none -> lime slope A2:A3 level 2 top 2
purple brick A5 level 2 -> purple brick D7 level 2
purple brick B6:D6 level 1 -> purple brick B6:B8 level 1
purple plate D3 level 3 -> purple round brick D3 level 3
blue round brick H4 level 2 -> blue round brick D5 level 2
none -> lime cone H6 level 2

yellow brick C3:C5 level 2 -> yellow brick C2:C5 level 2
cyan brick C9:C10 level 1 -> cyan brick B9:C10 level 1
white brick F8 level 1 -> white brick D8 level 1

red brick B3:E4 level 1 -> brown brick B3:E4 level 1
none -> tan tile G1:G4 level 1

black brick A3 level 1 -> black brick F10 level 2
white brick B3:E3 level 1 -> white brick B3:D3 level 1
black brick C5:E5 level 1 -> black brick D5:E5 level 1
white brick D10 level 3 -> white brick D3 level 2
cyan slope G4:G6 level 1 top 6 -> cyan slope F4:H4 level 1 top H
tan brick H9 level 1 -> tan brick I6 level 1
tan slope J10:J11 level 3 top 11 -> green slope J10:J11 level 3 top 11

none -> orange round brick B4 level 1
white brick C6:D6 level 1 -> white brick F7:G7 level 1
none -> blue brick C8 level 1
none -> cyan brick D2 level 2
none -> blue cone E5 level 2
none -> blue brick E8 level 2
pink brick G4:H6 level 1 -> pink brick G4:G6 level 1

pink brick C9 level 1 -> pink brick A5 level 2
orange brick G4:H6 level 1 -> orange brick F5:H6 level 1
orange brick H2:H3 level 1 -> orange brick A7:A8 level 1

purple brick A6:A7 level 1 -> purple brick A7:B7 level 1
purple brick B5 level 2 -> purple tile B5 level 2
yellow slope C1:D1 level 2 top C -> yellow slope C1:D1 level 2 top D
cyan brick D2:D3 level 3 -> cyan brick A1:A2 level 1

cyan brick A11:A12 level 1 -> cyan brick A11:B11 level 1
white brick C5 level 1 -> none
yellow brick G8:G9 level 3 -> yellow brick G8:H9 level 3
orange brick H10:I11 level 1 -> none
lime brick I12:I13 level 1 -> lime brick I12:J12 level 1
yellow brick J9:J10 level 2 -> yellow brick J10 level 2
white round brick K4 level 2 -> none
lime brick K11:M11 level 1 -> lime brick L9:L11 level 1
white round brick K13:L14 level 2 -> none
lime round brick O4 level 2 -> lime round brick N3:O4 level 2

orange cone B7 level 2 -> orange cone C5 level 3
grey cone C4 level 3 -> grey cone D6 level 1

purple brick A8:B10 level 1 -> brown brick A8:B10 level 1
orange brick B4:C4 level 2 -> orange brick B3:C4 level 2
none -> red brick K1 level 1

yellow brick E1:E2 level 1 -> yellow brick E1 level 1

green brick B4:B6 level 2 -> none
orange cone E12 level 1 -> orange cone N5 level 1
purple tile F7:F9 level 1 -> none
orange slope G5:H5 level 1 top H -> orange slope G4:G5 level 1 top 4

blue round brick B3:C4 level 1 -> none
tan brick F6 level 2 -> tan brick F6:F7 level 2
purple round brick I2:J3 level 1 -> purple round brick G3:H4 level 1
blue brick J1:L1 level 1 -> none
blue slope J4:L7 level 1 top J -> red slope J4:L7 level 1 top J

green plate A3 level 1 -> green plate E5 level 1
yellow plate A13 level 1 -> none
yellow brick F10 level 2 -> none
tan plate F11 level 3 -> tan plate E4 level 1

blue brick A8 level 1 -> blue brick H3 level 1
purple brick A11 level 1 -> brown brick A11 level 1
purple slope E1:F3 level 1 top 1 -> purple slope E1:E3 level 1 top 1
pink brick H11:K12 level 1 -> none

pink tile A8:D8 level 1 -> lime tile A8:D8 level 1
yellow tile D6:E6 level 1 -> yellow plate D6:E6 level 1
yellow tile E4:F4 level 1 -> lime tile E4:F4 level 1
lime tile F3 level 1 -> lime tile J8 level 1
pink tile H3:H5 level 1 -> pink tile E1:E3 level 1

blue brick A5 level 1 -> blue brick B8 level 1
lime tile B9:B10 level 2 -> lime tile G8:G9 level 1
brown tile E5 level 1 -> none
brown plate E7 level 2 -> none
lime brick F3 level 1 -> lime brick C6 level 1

◆ Aim of the task ◆
Your answer must be the full listing, copied exactly.

◆ Answer to this exercise ◆
none -> lime slope A2:A3 level 2 top 2
purple brick A5 level 2 -> purple brick D7 level 2
purple brick B6:D6 level 1 -> purple brick B6:B8 level 1
purple plate D3 level 3 -> purple round brick D3 level 3
blue round brick H4 level 2 -> blue round brick D5 level 2
none -> lime cone H6 level 2

yellow brick C3:C5 level 2 -> yellow brick C2:C5 level 2
cyan brick C9:C10 level 1 -> cyan brick B9:C10 level 1
white brick F8 level 1 -> white brick D8 level 1

red brick B3:E4 level 1 -> brown brick B3:E4 level 1
none -> tan tile G1:G4 level 1

black brick A3 level 1 -> black brick F10 level 2
white brick B3:E3 level 1 -> white brick B3:D3 level 1
black brick C5:E5 level 1 -> black brick D5:E5 level 1
white brick D10 level 3 -> white brick D3 level 2
cyan slope G4:G6 level 1 top 6 -> cyan slope F4:H4 level 1 top H
tan brick H9 level 1 -> tan brick I6 level 1
tan slope J10:J11 level 3 top 11 -> green slope J10:J11 level 3 top 11

none -> orange round brick B4 level 1
white brick C6:D6 level 1 -> white brick F7:G7 level 1
none -> blue brick C8 level 1
none -> cyan brick D2 level 2
none -> blue cone E5 level 2
none -> blue brick E8 level 2
pink brick G4:H6 level 1 -> pink brick G4:G6 level 1

pink brick C9 level 1 -> pink brick A5 level 2
orange brick G4:H6 level 1 -> orange brick F5:H6 level 1
orange brick H2:H3 level 1 -> orange brick A7:A8 level 1

purple brick A6:A7 level 1 -> purple brick A7:B7 level 1
purple brick B5 level 2 -> purple tile B5 level 2
yellow slope C1:D1 level 2 top C -> yellow slope C1:D1 level 2 top D
cyan brick D2:D3 level 3 -> cyan brick A1:A2 level 1

cyan brick A11:A12 level 1 -> cyan brick A11:B11 level 1
white brick C5 level 1 -> none
yellow brick G8:G9 level 3 -> yellow brick G8:H9 level 3
orange brick H10:I11 level 1 -> none
lime brick I12:I13 level 1 -> lime brick I12:J12 level 1
yellow brick J9:J10 level 2 -> yellow brick J10 level 2
white round brick K4 level 2 -> none
lime brick K11:M11 level 1 -> lime brick L9:L11 level 1
white round brick K13:L14 level 2 -> none
lime round brick O4 level 2 -> lime round brick N3:O4 level 2

orange cone B7 level 2 -> orange cone C5 level 3
grey cone C4 level 3 -> grey cone D6 level 1

purple brick A8:B10 level 1 -> brown brick A8:B10 level 1
orange brick B4:C4 level 2 -> orange brick B3:C4 level 2
none -> red brick K1 level 1

yellow brick E1:E2 level 1 -> yellow brick E1 level 1

green brick B4:B6 level 2 -> none
orange cone E12 level 1 -> orange cone N5 level 1
purple tile F7:F9 level 1 -> none
orange slope G5:H5 level 1 top H -> orange slope G4:G5 level 1 top 4

blue round brick B3:C4 level 1 -> none
tan brick F6 level 2 -> tan brick F6:F7 level 2
purple round brick I2:J3 level 1 -> purple round brick G3:H4 level 1
blue brick J1:L1 level 1 -> none
blue slope J4:L7 level 1 top J -> red slope J4:L7 level 1 top J

green plate A3 level 1 -> green plate E5 level 1
yellow plate A13 level 1 -> none
yellow brick F10 level 2 -> none
tan plate F11 level 3 -> tan plate E4 level 1

blue brick A8 level 1 -> blue brick H3 level 1
purple brick A11 level 1 -> brown brick A11 level 1
purple slope E1:F3 level 1 top 1 -> purple slope E1:E3 level 1 top 1
pink brick H11:K12 level 1 -> none

pink tile A8:D8 level 1 -> lime tile A8:D8 level 1
yellow tile D6:E6 level 1 -> yellow plate D6:E6 level 1
yellow tile E4:F4 level 1 -> lime tile E4:F4 level 1
lime tile F3 level 1 -> lime tile J8 level 1
pink tile H3:H5 level 1 -> pink tile E1:E3 level 1

blue brick A5 level 1 -> blue brick B8 level 1
lime tile B9:B10 level 2 -> lime tile G8:G9 level 1
brown tile E5 level 1 -> none
brown plate E7 level 2 -> none
lime brick F3 level 1 -> lime brick C6 level 1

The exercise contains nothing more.